→ Task brief:
Beginning with the line below that contains "orange cross: (99, 129) -> (69, 38), moved" and ending with the line that contains "blue pentagon: (56, 550) -> (53, 478), moved", copy every line exactly. Copy nothing else.

→ Dataset:
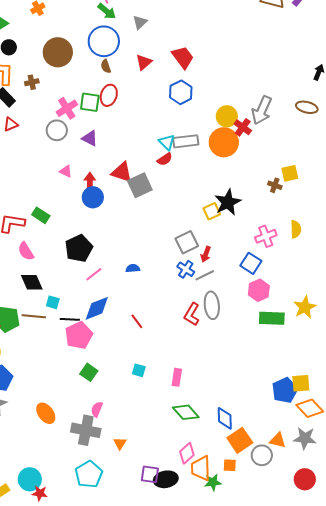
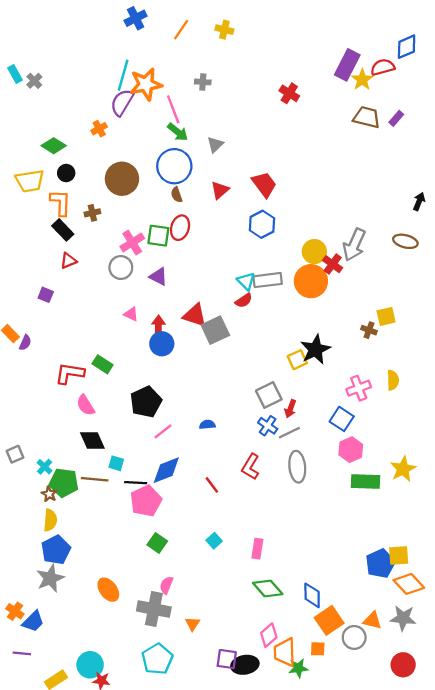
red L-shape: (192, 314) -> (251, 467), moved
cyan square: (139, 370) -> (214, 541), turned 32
--
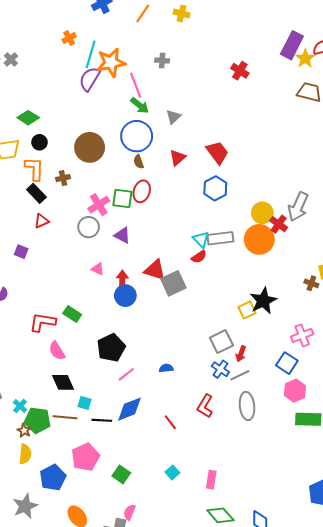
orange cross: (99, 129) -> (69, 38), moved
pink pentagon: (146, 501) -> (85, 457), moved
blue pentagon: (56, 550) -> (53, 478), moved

→ Answer section:
orange cross: (99, 129) -> (69, 38), moved
pink pentagon: (146, 501) -> (85, 457), moved
blue pentagon: (56, 550) -> (53, 478), moved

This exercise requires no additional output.